*BRIEF:* Go to the line that contains "(524, 323) = (566, 208): blue" and extract it along with every line after it, exactly, through the end of the data below.

*** RECORDS TO USE

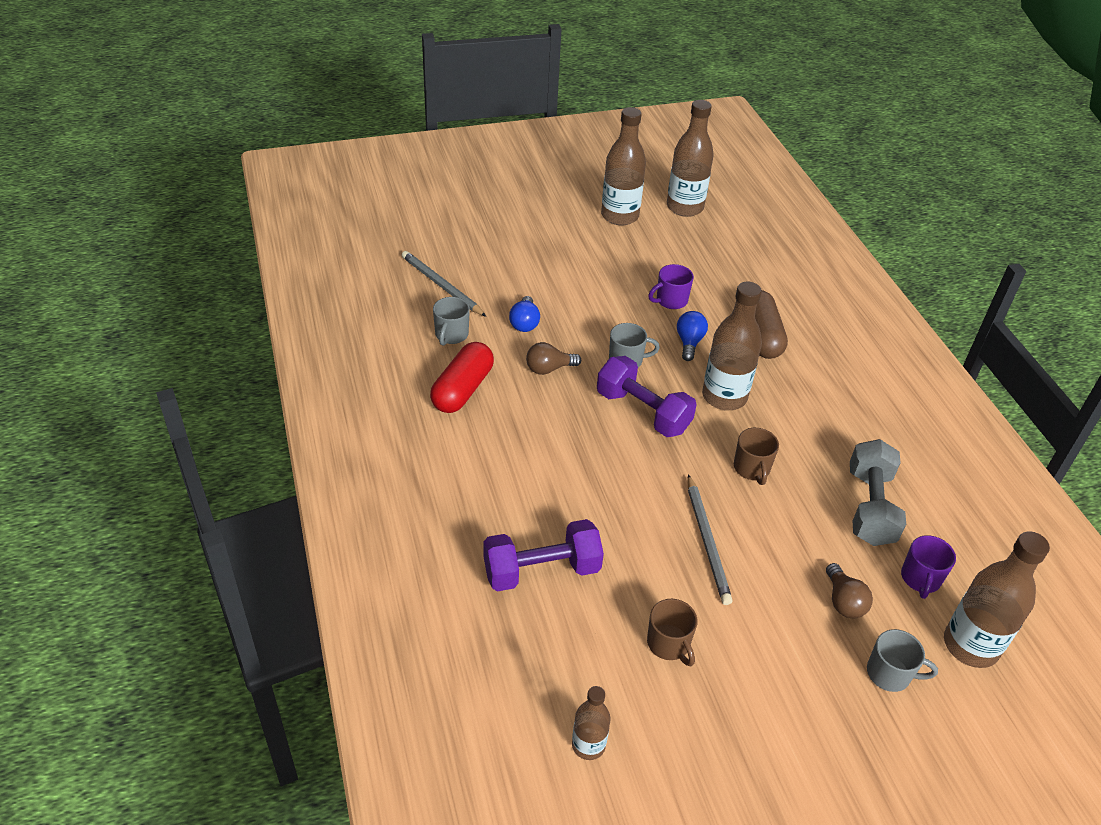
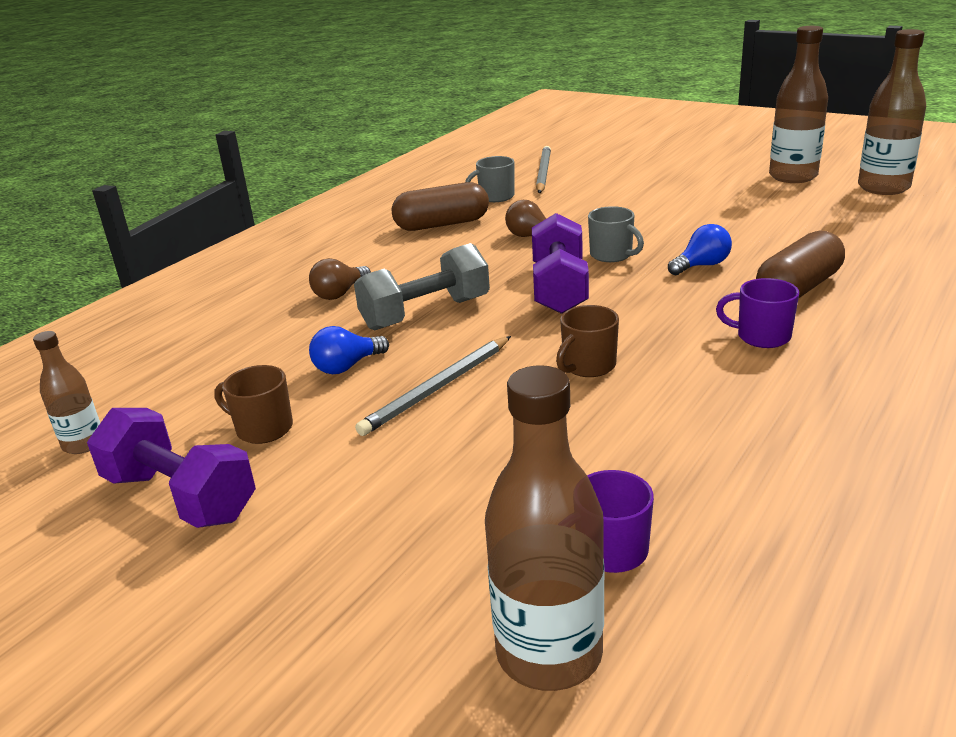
camera: 55 degrees right, 15 degrees down
(462, 389) = (442, 224): red capsule -> brown capsule
(524, 323) = (566, 208): blue light bulb -> blue light bulb (347, 366)
(541, 570) = (279, 335): purple dumbbell -> purple dumbbell (180, 496)
(669, 644) = (263, 428): brown mug -> brown mug turned 90 degrees clockwise
(670, 300) = (738, 236): purple mug -> purple mug (761, 336)
(724, 397) = (664, 310): brown bottle -> none
(843, 601) = (475, 507): brown light bulb -> brown light bulb (340, 294)
(870, 507) = (669, 459): grey dumbbell -> grey dumbbell (426, 313)
(890, 674) = (398, 597): grey mug -> none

******

*TASK OUTPUT:*
(524, 323) = (566, 208): blue light bulb -> blue light bulb (347, 366)
(541, 570) = (279, 335): purple dumbbell -> purple dumbbell (180, 496)
(669, 644) = (263, 428): brown mug -> brown mug turned 90 degrees clockwise
(670, 300) = (738, 236): purple mug -> purple mug (761, 336)
(724, 397) = (664, 310): brown bottle -> none
(843, 601) = (475, 507): brown light bulb -> brown light bulb (340, 294)
(870, 507) = (669, 459): grey dumbbell -> grey dumbbell (426, 313)
(890, 674) = (398, 597): grey mug -> none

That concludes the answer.